Edit tracking data:
-------

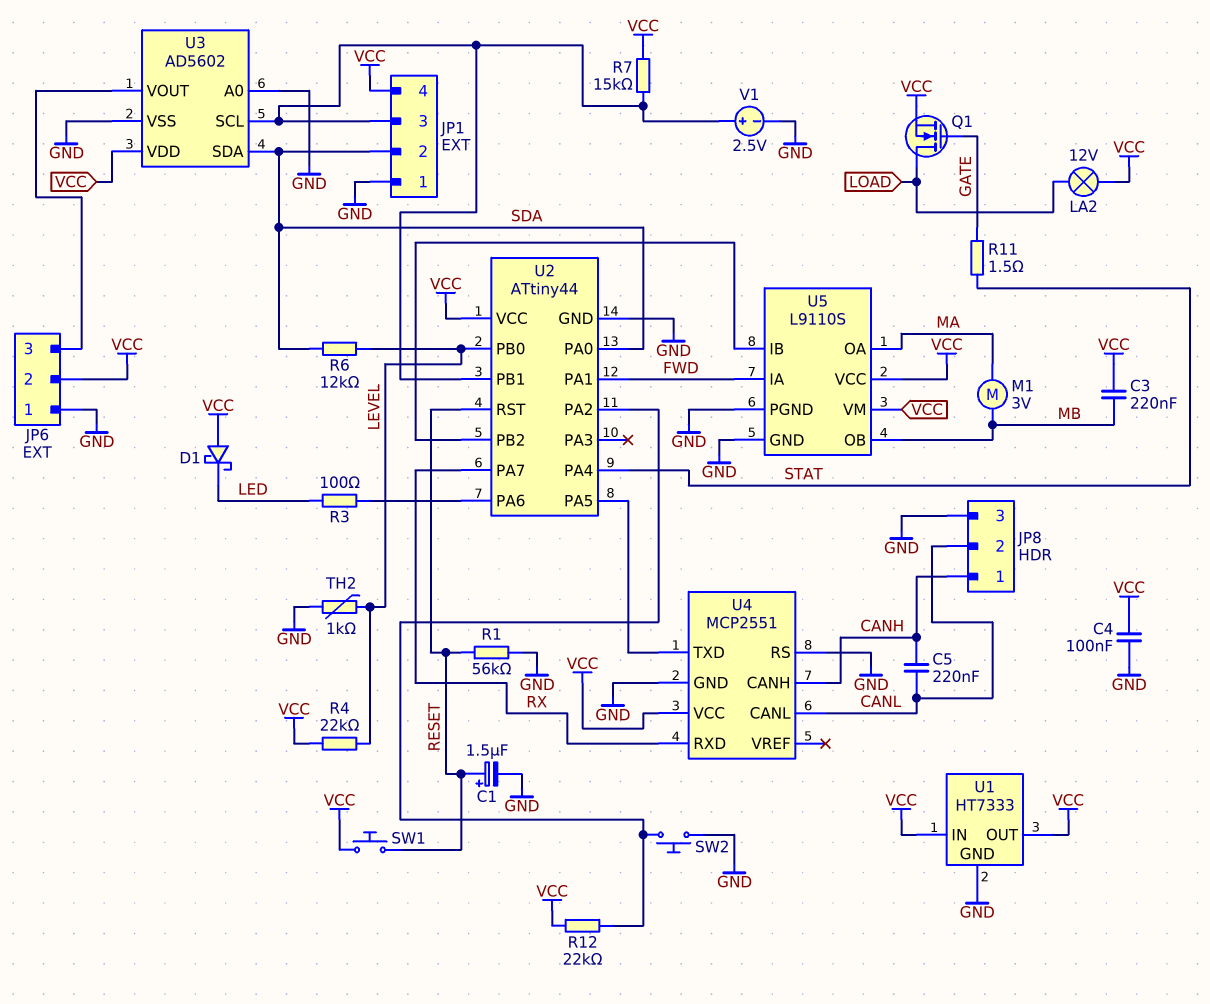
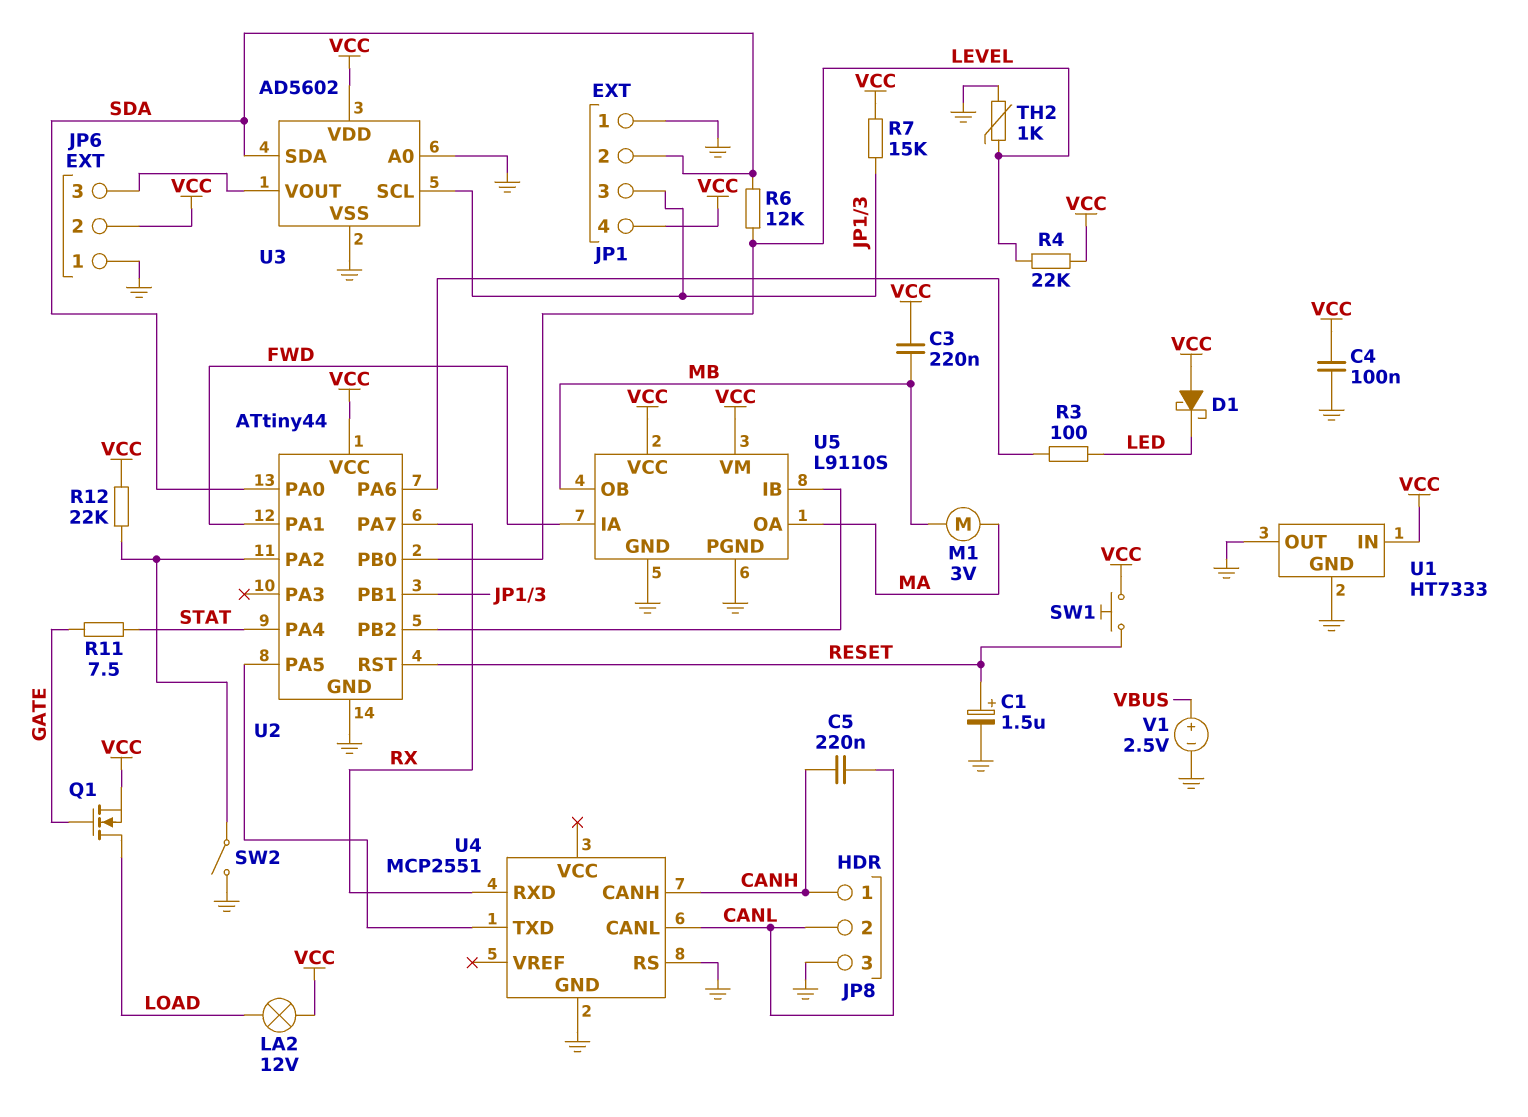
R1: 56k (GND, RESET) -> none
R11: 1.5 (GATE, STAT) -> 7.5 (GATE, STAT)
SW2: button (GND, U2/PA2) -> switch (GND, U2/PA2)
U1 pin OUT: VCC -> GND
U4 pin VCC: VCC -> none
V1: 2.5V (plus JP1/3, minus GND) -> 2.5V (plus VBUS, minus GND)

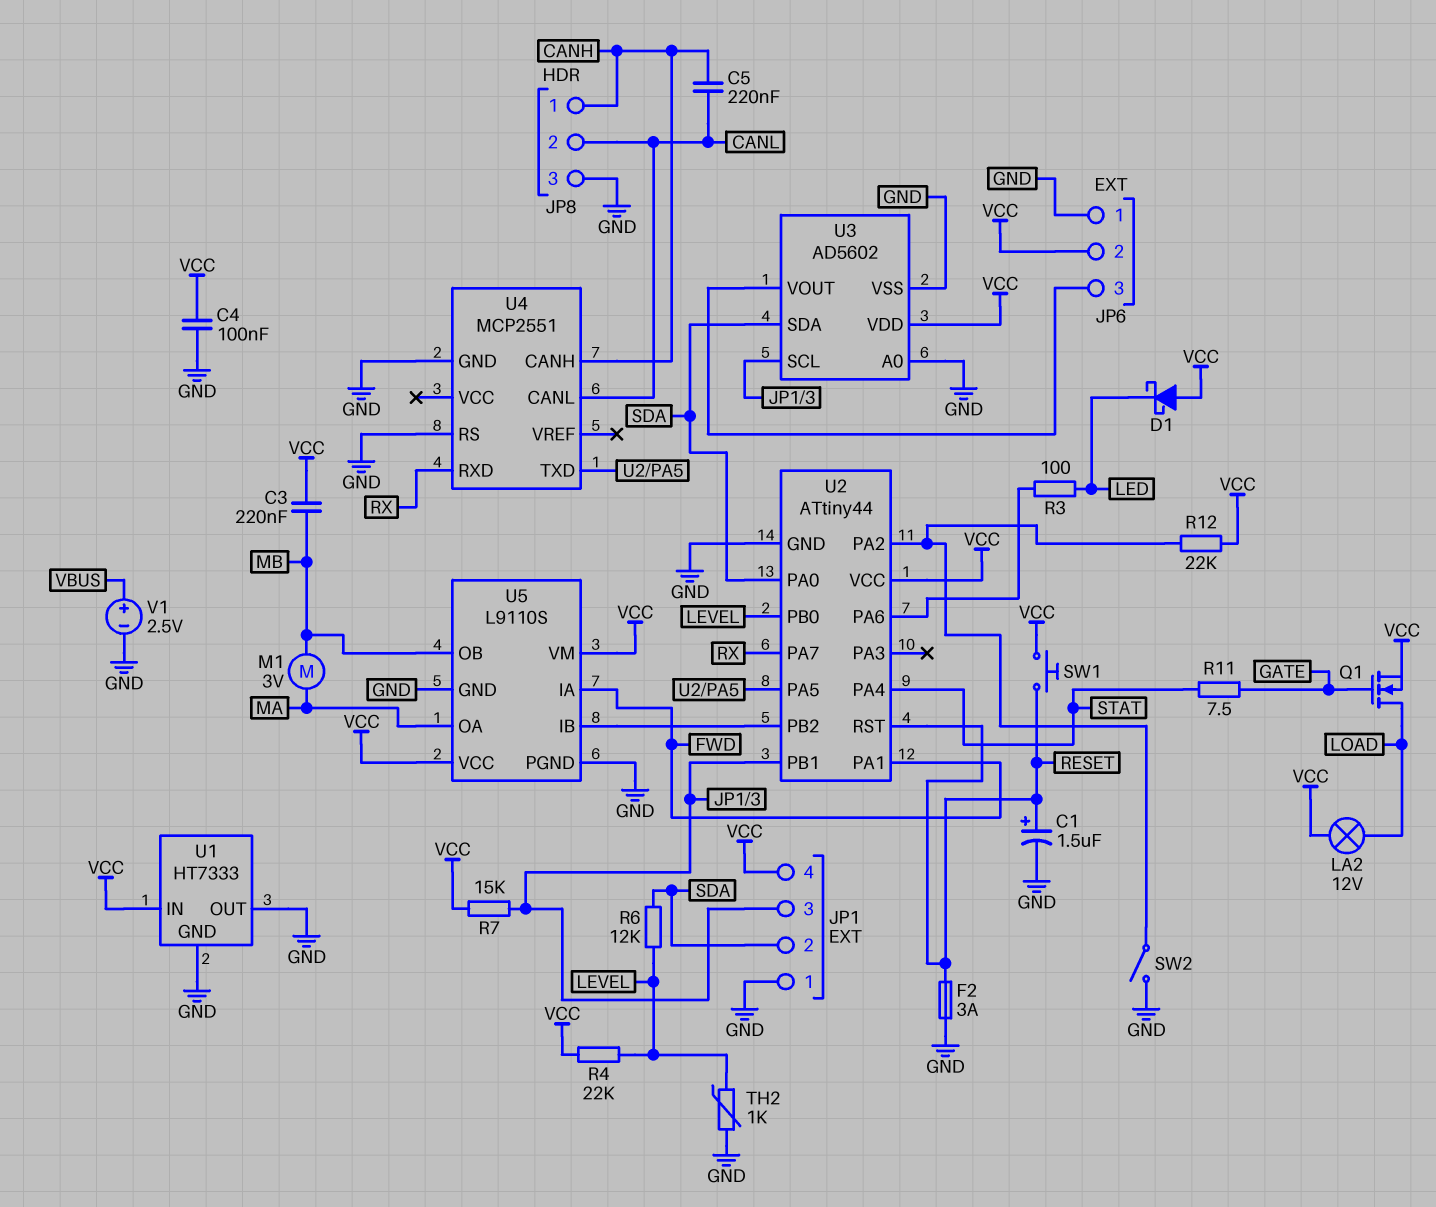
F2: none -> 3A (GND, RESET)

-------

> Work to be completed
Output the records above exactly; leave out the pictures.

> Result below
R1: 56k (GND, RESET) -> none
R11: 1.5 (GATE, STAT) -> 7.5 (GATE, STAT)
SW2: button (GND, U2/PA2) -> switch (GND, U2/PA2)
U1 pin OUT: VCC -> GND
U4 pin VCC: VCC -> none
V1: 2.5V (plus JP1/3, minus GND) -> 2.5V (plus VBUS, minus GND)

F2: none -> 3A (GND, RESET)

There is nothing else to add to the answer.